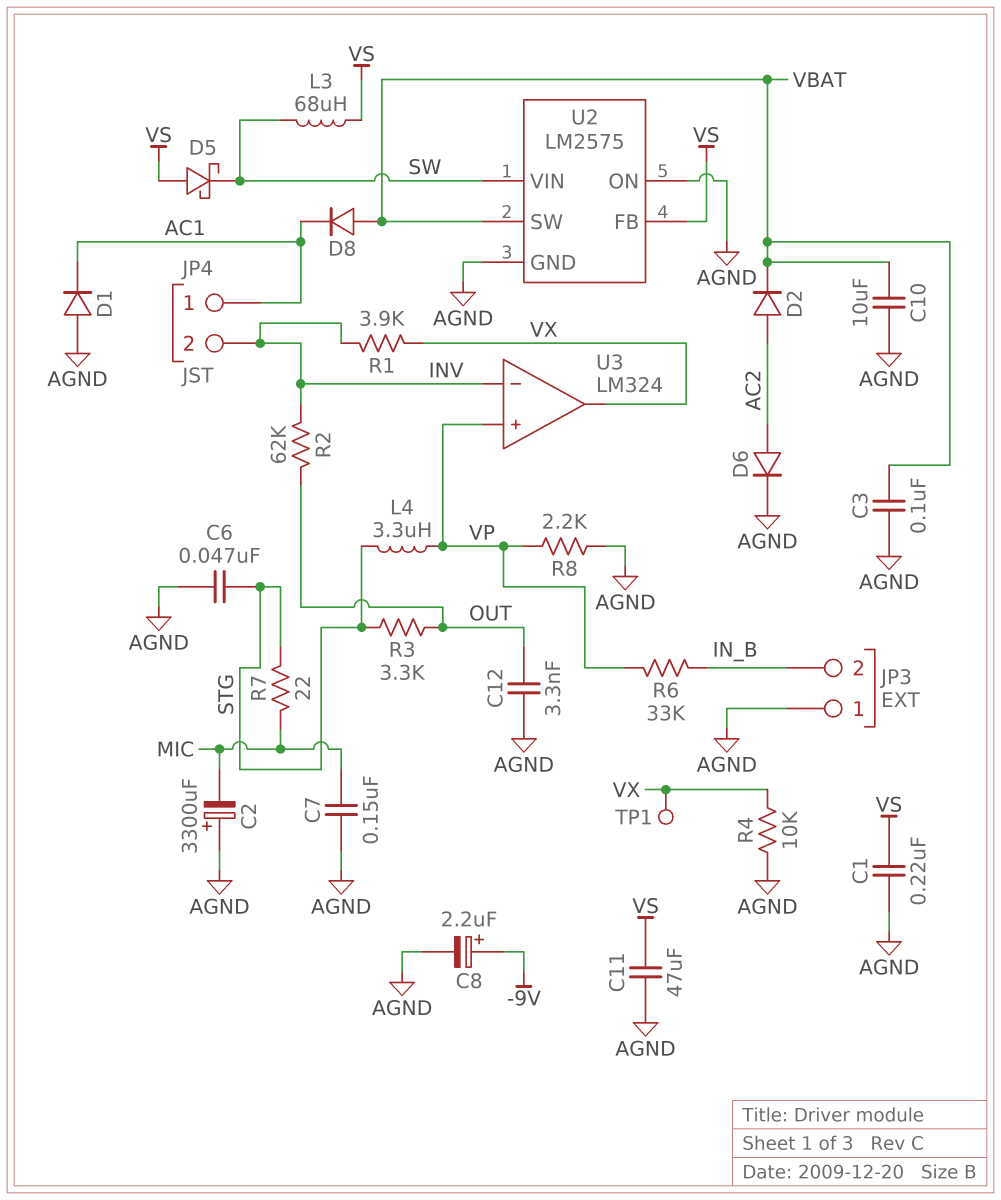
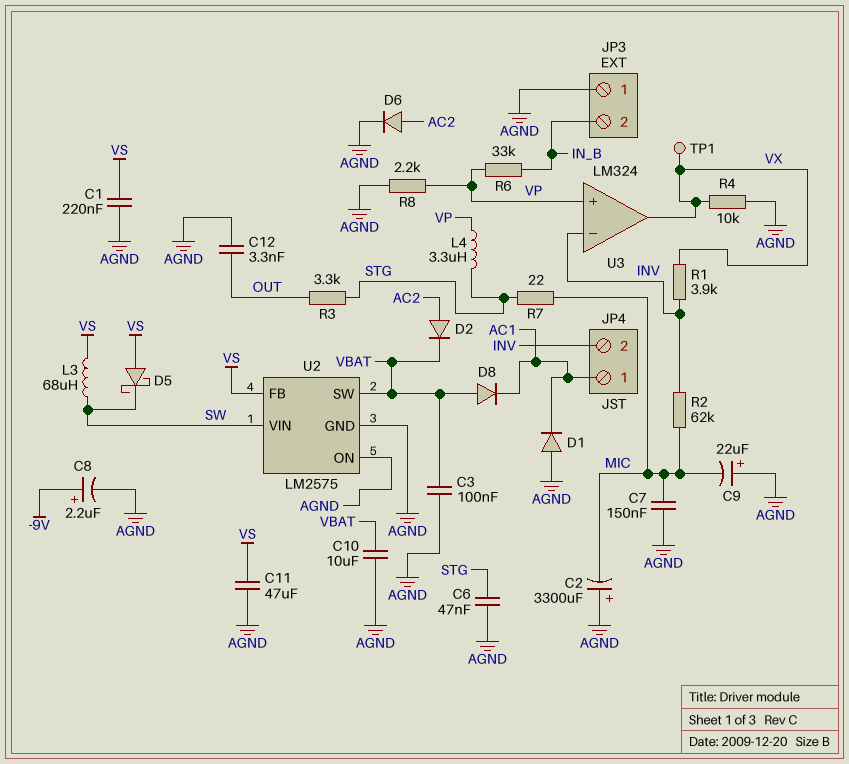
C9: none -> 22uF (plus AGND, minus MIC)
R2: 62k (INV, OUT) -> 62k (INV, MIC)

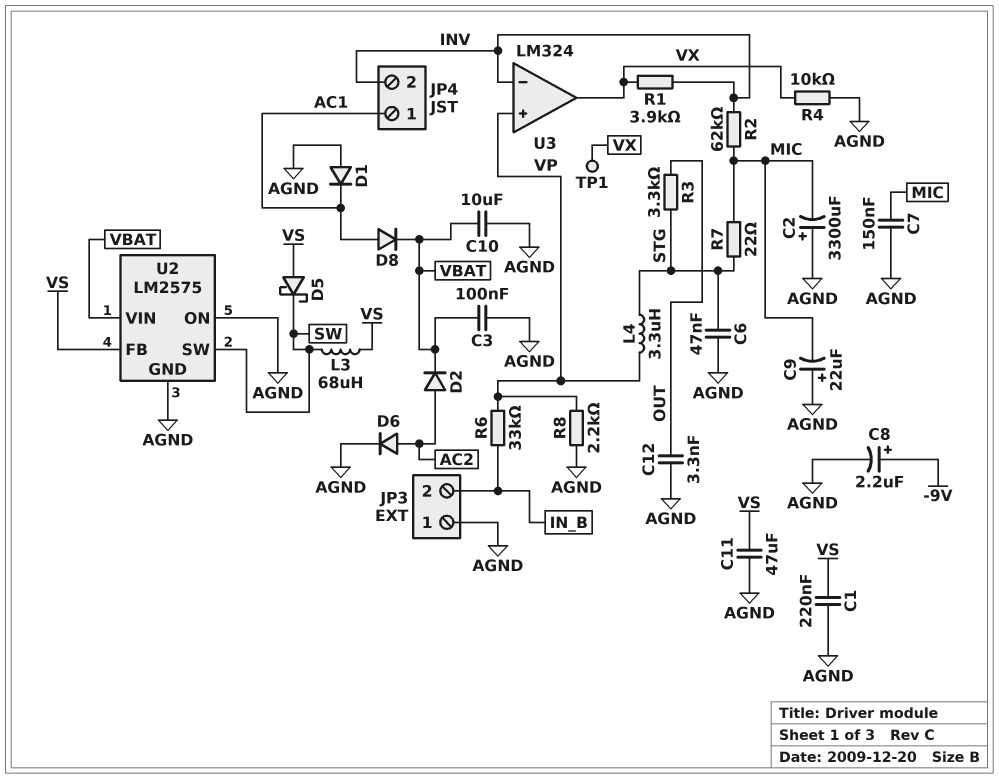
D8: diode (A VBAT, K AC1) -> diode (A AC1, K VBAT)
U2 pin SW: VBAT -> SW
U2 pin VIN: SW -> VBAT

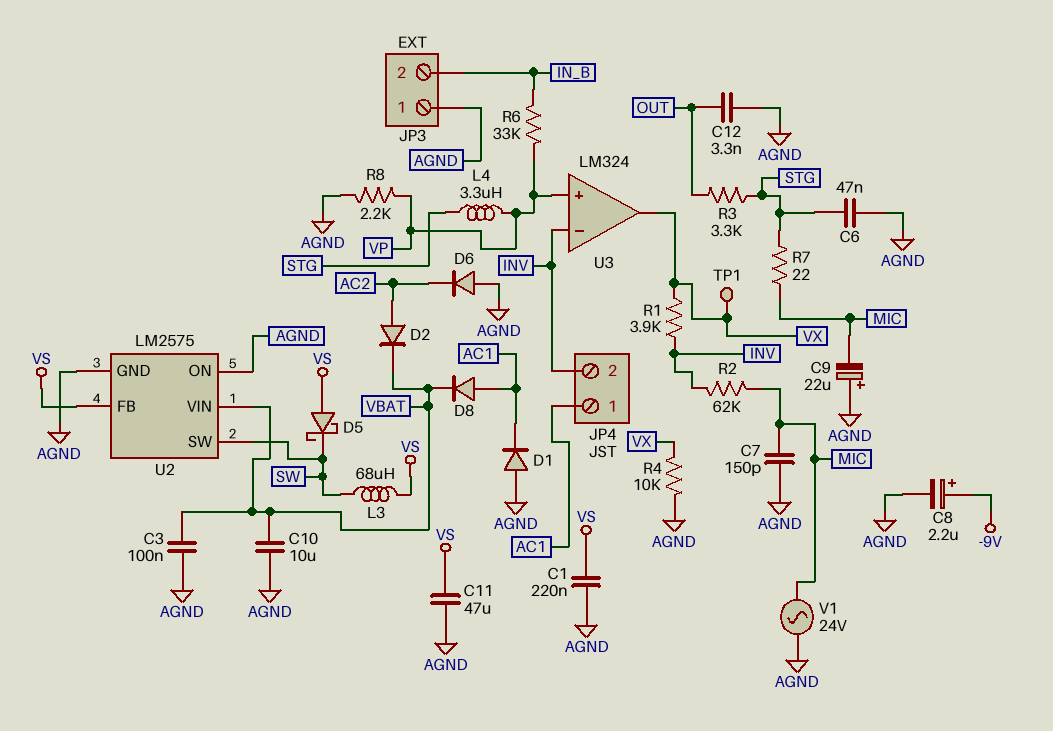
C2: 3300uF (plus AGND, minus MIC) -> none
C7: 150nF (AGND, MIC) -> 150pF (AGND, MIC)
D6: diode (A AC2, K AGND) -> diode (A AGND, K AC2)
V1: none -> AC 24V (AGND, MIC)

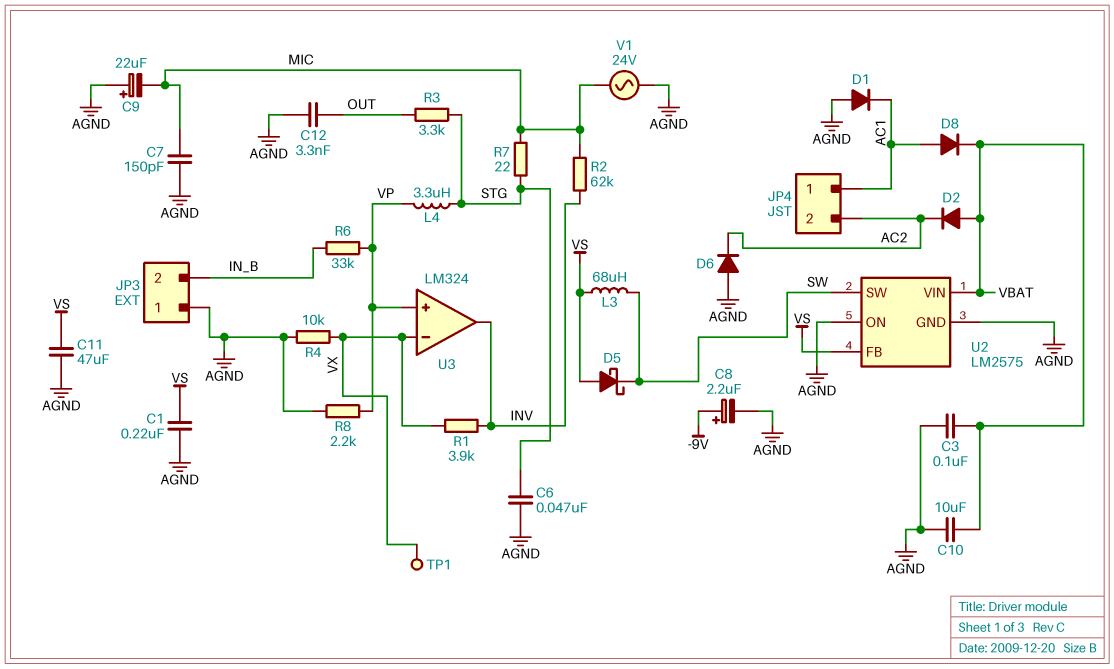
D2: diode (A AC2, K VBAT) -> diode (A VBAT, K AC2)
JP4 pin 2: INV -> AC2
U3 pin in-: INV -> VX
U3 pin out: VX -> INV

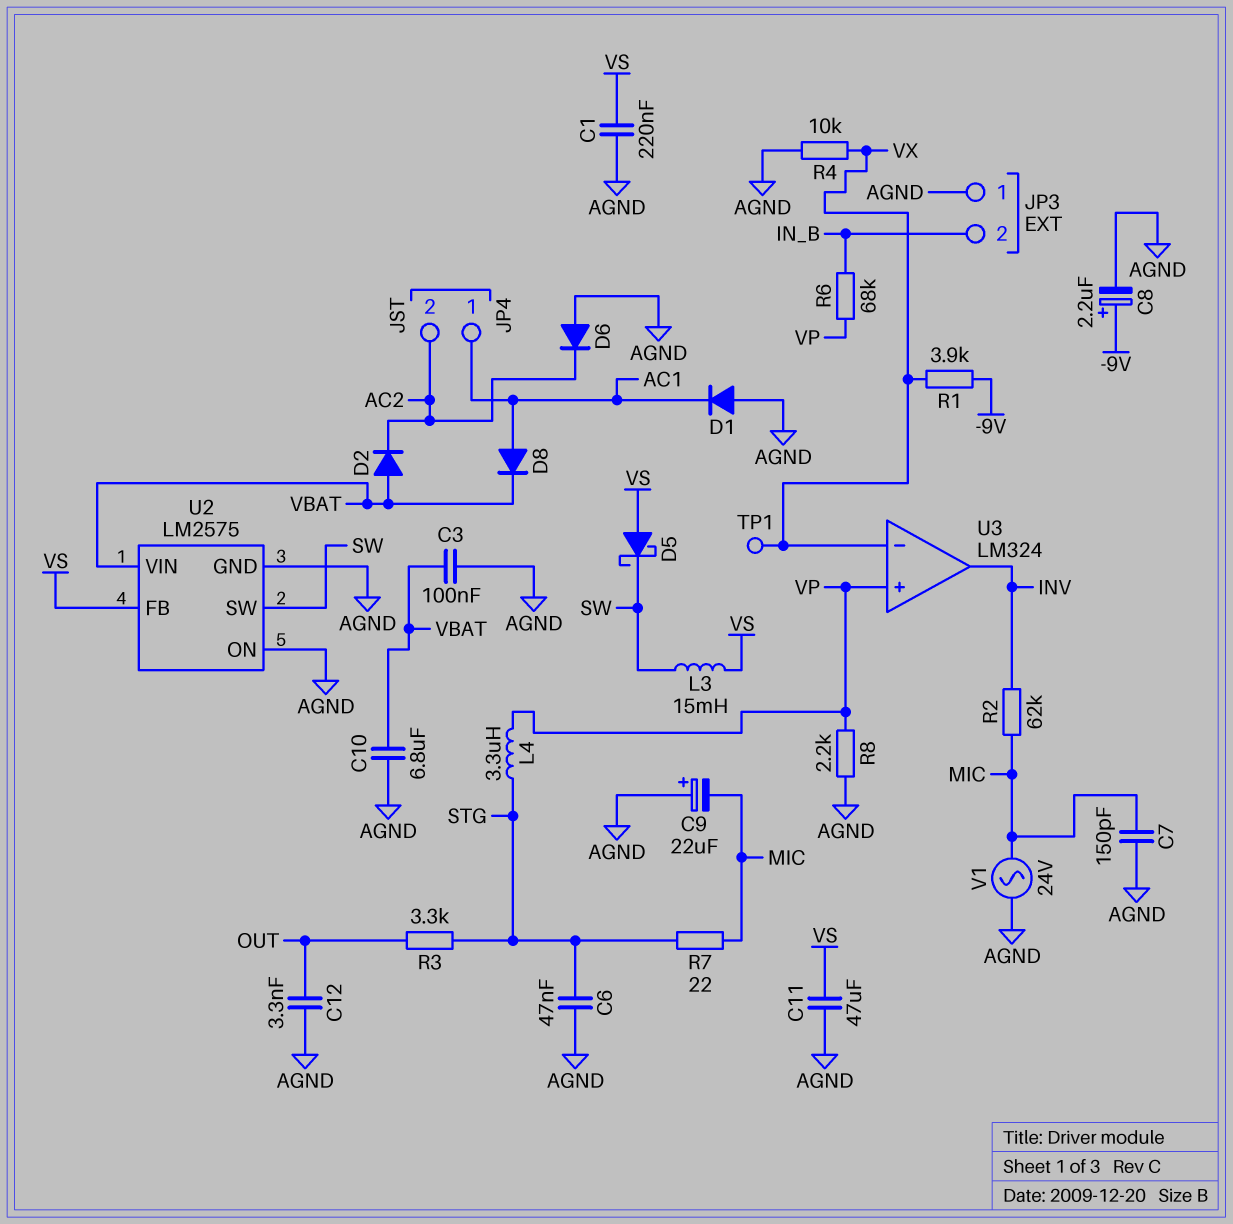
C10: 10uF (AGND, VBAT) -> 6.8uF (AGND, VBAT)
L3: 68uH (SW, VS) -> 15mH (SW, VS)
R1: 3.9k (INV, VX) -> 3.9k (-9V, VX)
R6: 33k (IN_B, VP) -> 68k (IN_B, VP)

- - - - - - -

--- Directions for this task ---
In the entries above, every line from the line with "R2: 62k (INV, OUT) -> 62k (INV, MIC)" to the line with "V1: none -> AC 24V (AGND, MIC)" is to be printed exactly, with both ends included and pictures excluded.

--- Task output ---
R2: 62k (INV, OUT) -> 62k (INV, MIC)

D8: diode (A VBAT, K AC1) -> diode (A AC1, K VBAT)
U2 pin SW: VBAT -> SW
U2 pin VIN: SW -> VBAT

C2: 3300uF (plus AGND, minus MIC) -> none
C7: 150nF (AGND, MIC) -> 150pF (AGND, MIC)
D6: diode (A AC2, K AGND) -> diode (A AGND, K AC2)
V1: none -> AC 24V (AGND, MIC)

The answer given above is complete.